> **Objective**: Output exactly, please, the lines of the records below from the one containing "Mask all regions of stroma. (SVG masks)" through the final line.

> **Data for processing**:
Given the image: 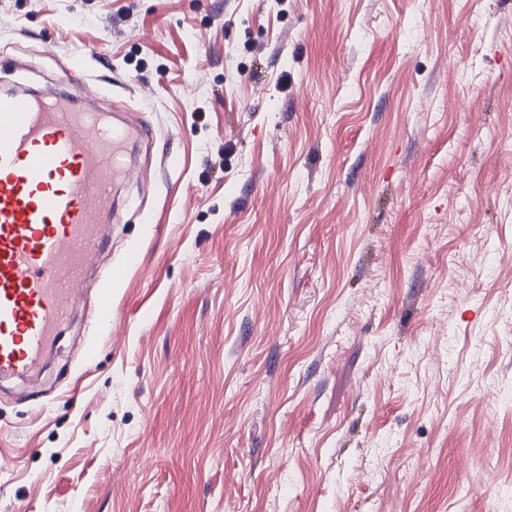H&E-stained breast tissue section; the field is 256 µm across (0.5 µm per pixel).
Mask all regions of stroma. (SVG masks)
Returning <instances> with one entry per match:
<instances>
[{"label": "stroma", "mask_w": 512, "mask_h": 512, "mask_svg": "<svg viewBox=\"0 0 512 512\" xmlns=\"http://www.w3.org/2000/svg\"><path fill=\"white\" fill-rule=\"evenodd\" d=\"M144 130L0 378V512H512V0H0V92ZM134 262V257L129 256L126 264L115 269L113 275L106 282H99L93 287L98 288L101 299L103 300V314L110 315V307L108 301L112 298V282H121L126 274V270L130 264Z\"/></svg>", "instance_id": "35a3bbf8"}]
</instances>
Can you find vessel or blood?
<instances>
[{
  "label": "vessel or blood",
  "instance_id": "vessel-or-blood-1",
  "mask_svg": "<svg viewBox=\"0 0 512 512\" xmlns=\"http://www.w3.org/2000/svg\"><path fill=\"white\" fill-rule=\"evenodd\" d=\"M69 90L0 95V376L36 374L101 249L134 133Z\"/></svg>",
  "mask_w": 512,
  "mask_h": 512
}]
</instances>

> **Result of the exercise**:
Mask all regions of stroma. (SVG masks)
Returning <instances> with one entry per match:
<instances>
[{"label": "stroma", "mask_w": 512, "mask_h": 512, "mask_svg": "<svg viewBox=\"0 0 512 512\" xmlns=\"http://www.w3.org/2000/svg\"><path fill=\"white\" fill-rule=\"evenodd\" d=\"M144 130L0 378V512H512V0H0V92ZM134 262V257L129 256L126 264L115 269L113 275L106 282H99L93 287L98 288L101 299L103 300V314L110 315V307L108 301L112 298V282H121L126 274V270L130 264Z\"/></svg>", "instance_id": "35a3bbf8"}]
</instances>
Can you find vessel or blood?
<instances>
[{
  "label": "vessel or blood",
  "instance_id": "vessel-or-blood-1",
  "mask_svg": "<svg viewBox=\"0 0 512 512\" xmlns=\"http://www.w3.org/2000/svg\"><path fill=\"white\" fill-rule=\"evenodd\" d=\"M69 90L0 95V376L36 374L101 249L134 133Z\"/></svg>",
  "mask_w": 512,
  "mask_h": 512
}]
</instances>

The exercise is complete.